■ **PROMPT**
Only the lines from the one that includes "blue rolling pin: 3 -> 2" through the last line below belong in the reply, copied exactly and without pictures.

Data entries
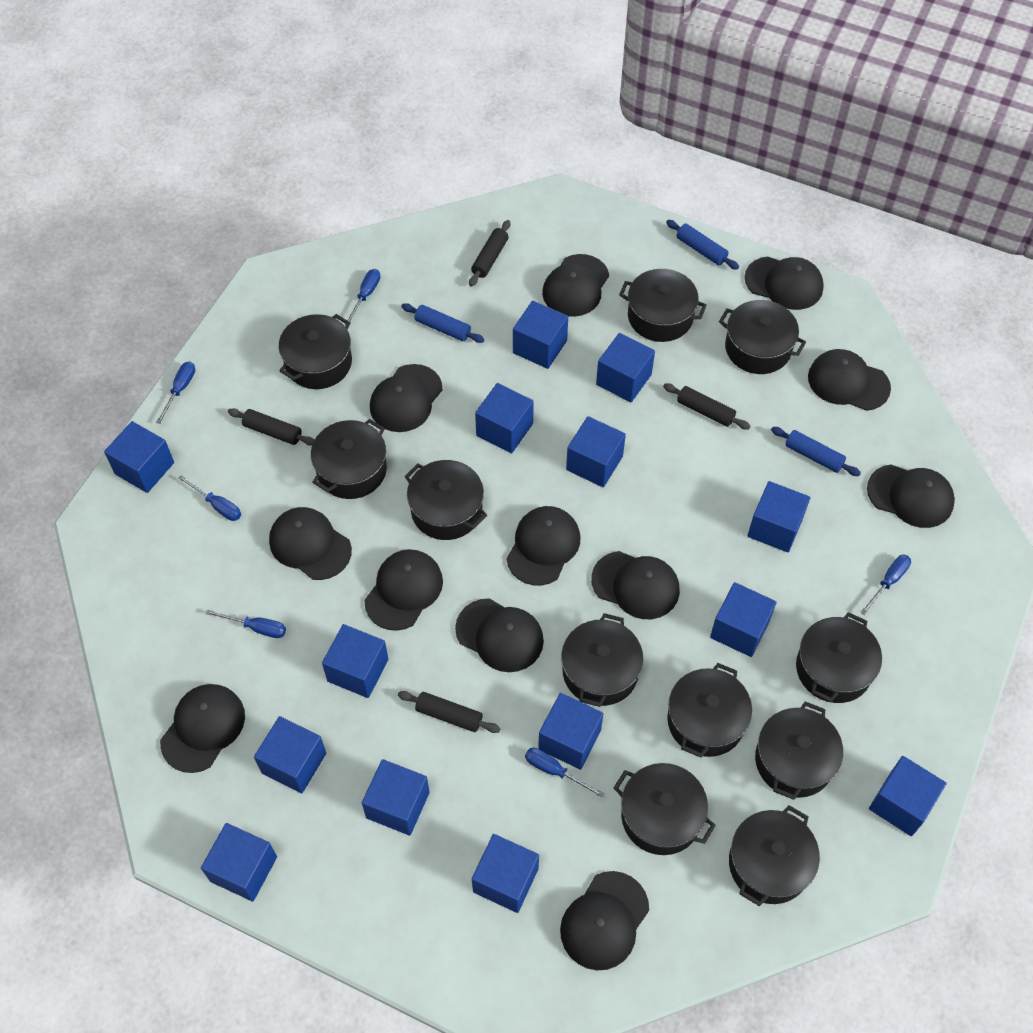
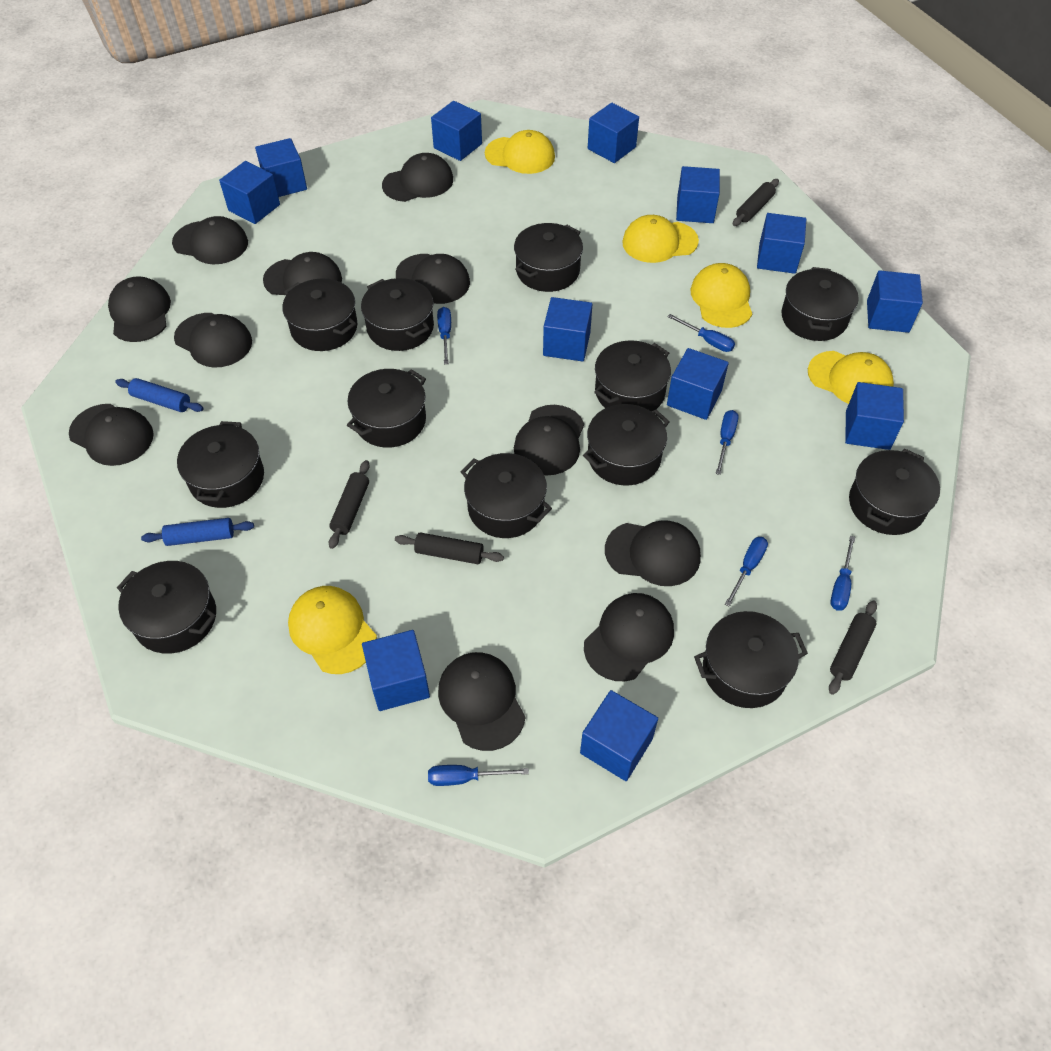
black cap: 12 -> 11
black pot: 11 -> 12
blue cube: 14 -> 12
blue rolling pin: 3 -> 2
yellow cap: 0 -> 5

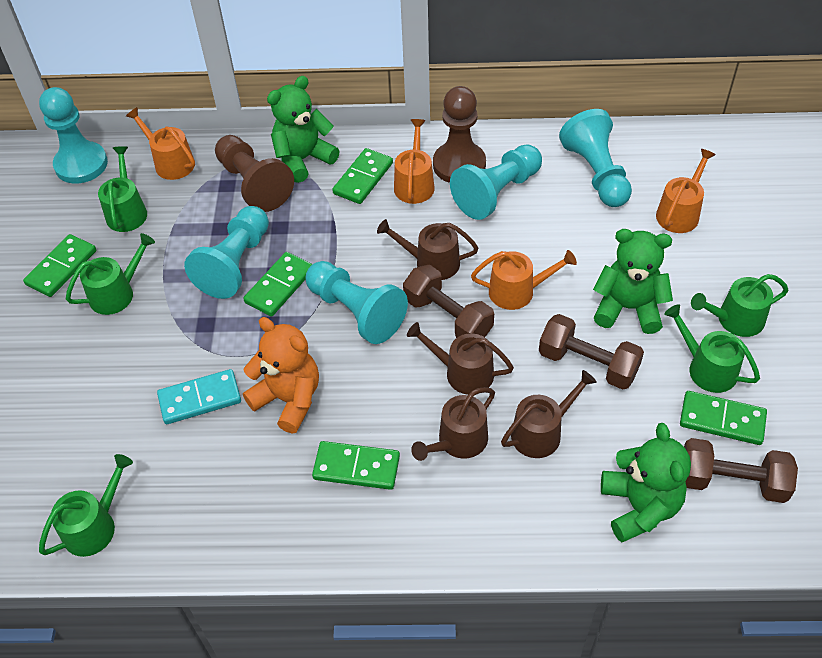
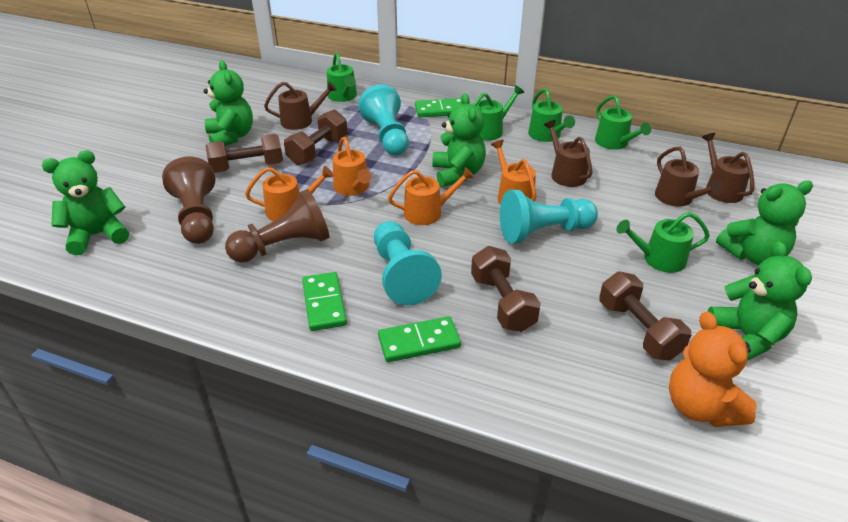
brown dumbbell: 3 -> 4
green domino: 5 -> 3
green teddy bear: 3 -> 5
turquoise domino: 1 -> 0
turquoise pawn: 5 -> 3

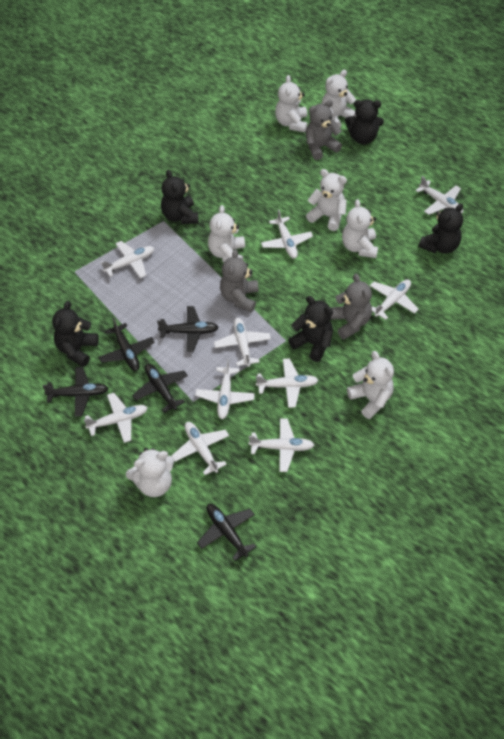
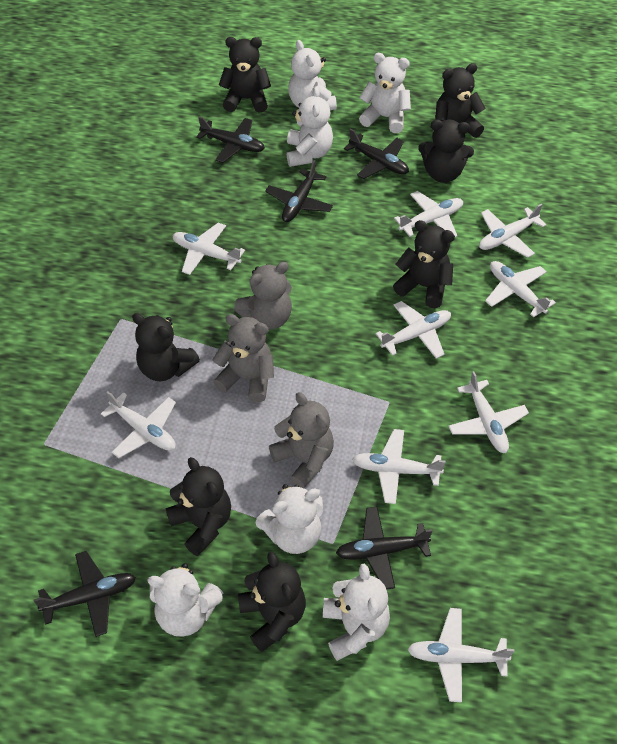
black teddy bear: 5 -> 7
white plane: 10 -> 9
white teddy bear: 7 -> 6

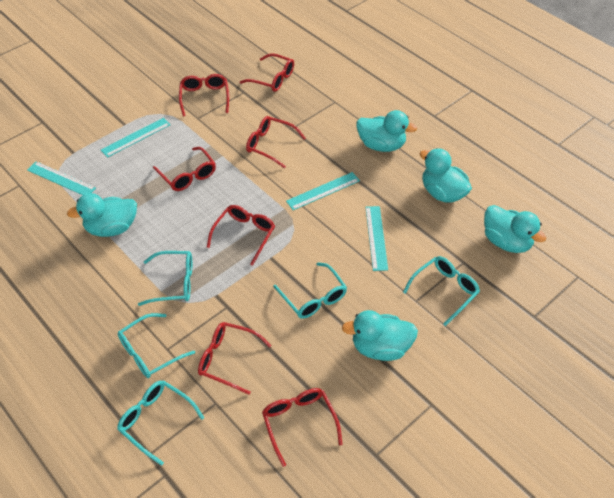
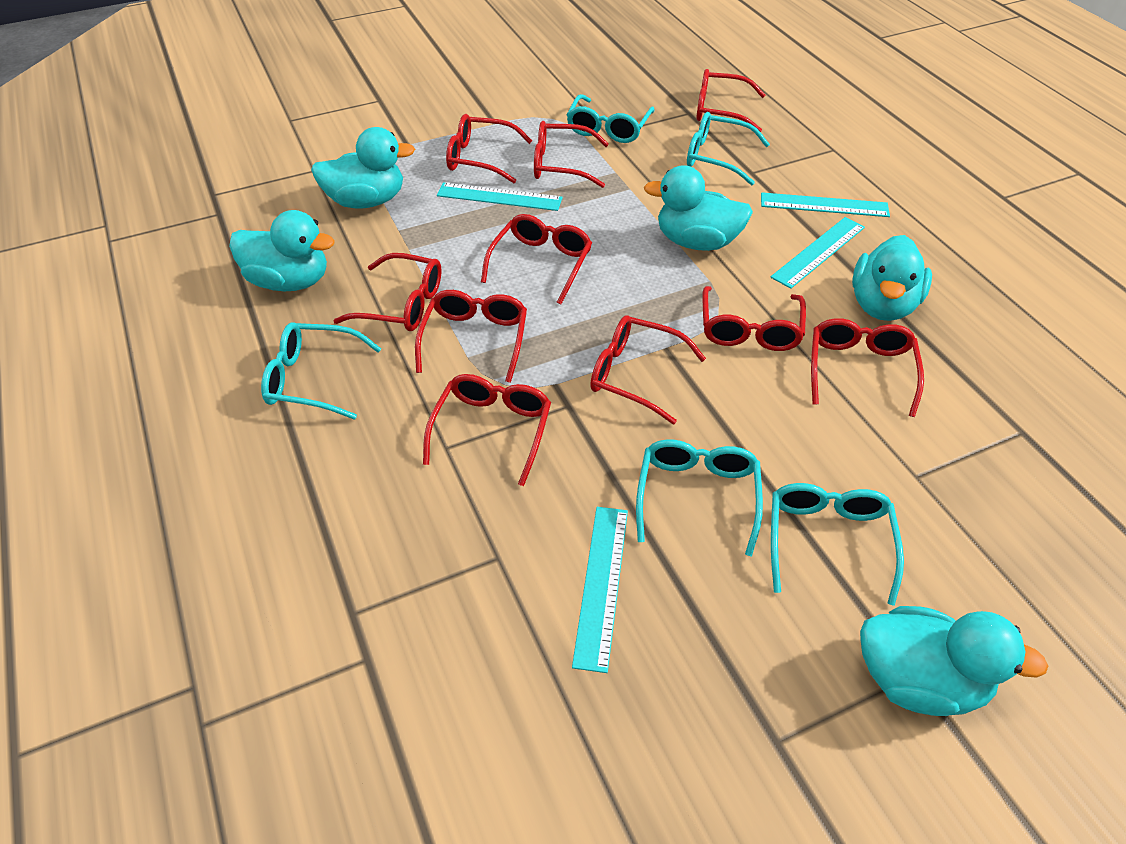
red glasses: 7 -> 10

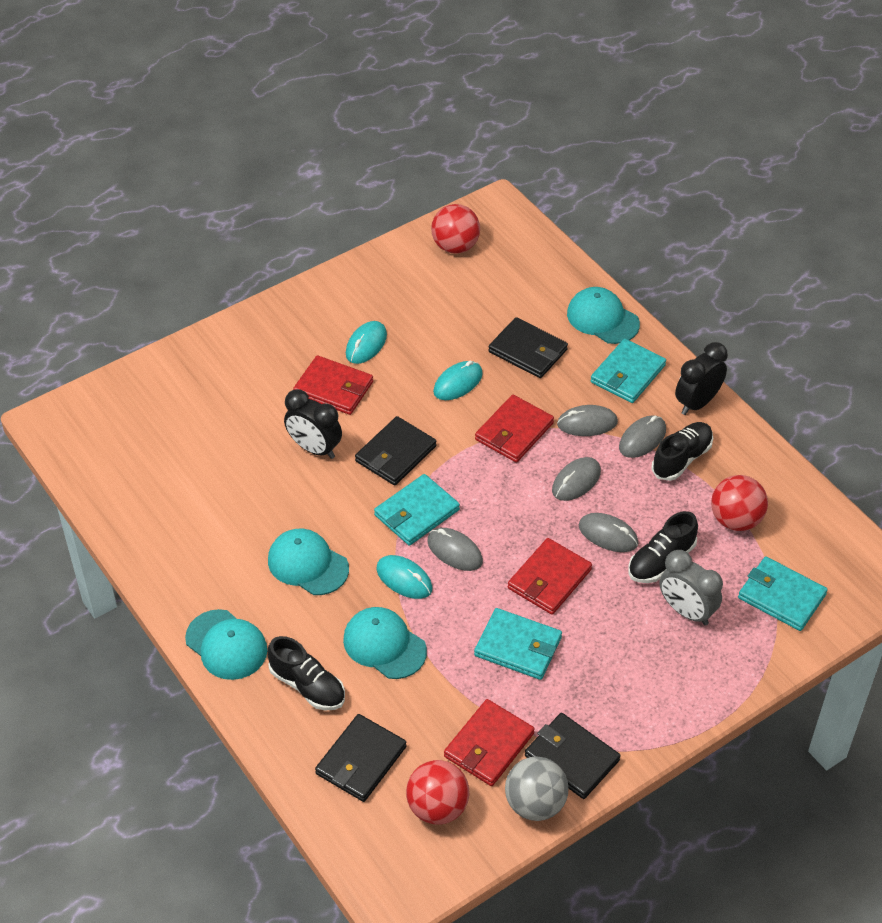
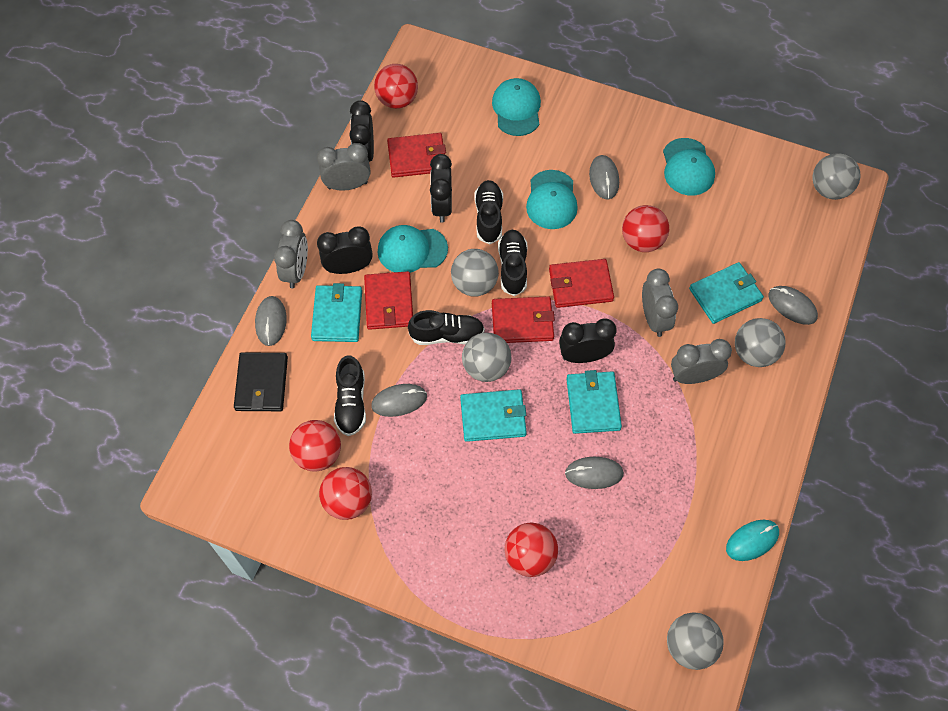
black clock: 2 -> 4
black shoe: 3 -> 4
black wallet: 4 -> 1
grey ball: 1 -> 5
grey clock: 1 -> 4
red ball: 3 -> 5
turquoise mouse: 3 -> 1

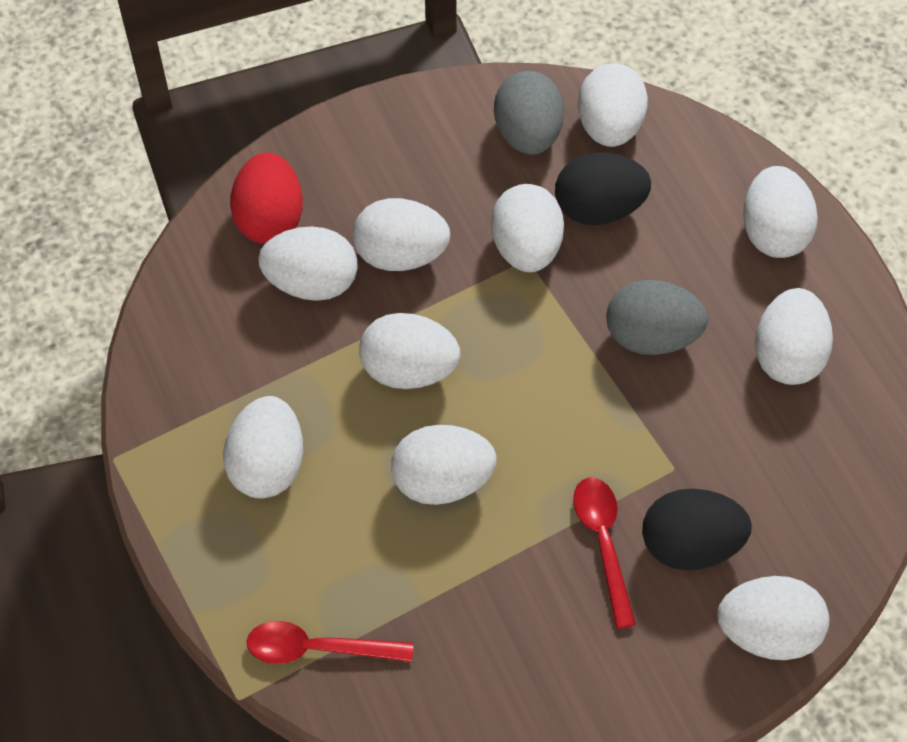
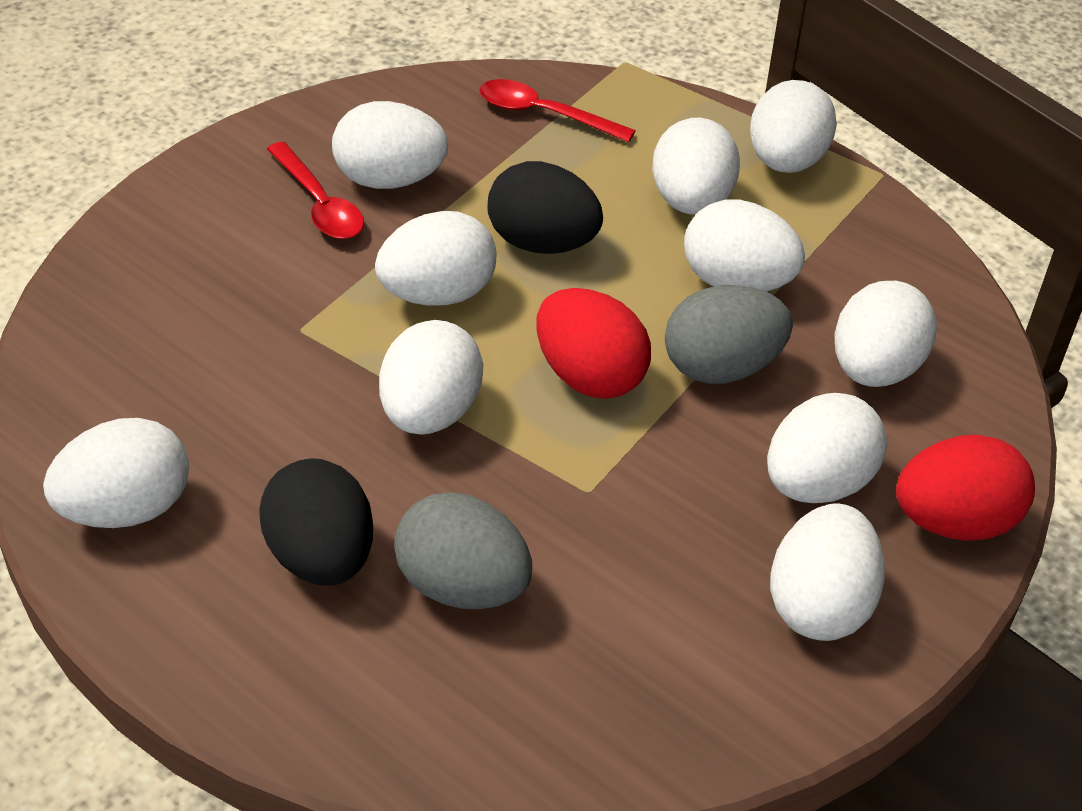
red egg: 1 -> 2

■ **EXERCISE RESPONSE**
blue rolling pin: 3 -> 2
yellow cap: 0 -> 5

brown dumbbell: 3 -> 4
green domino: 5 -> 3
green teddy bear: 3 -> 5
turquoise domino: 1 -> 0
turquoise pawn: 5 -> 3

black teddy bear: 5 -> 7
white plane: 10 -> 9
white teddy bear: 7 -> 6

red glasses: 7 -> 10

black clock: 2 -> 4
black shoe: 3 -> 4
black wallet: 4 -> 1
grey ball: 1 -> 5
grey clock: 1 -> 4
red ball: 3 -> 5
turquoise mouse: 3 -> 1

red egg: 1 -> 2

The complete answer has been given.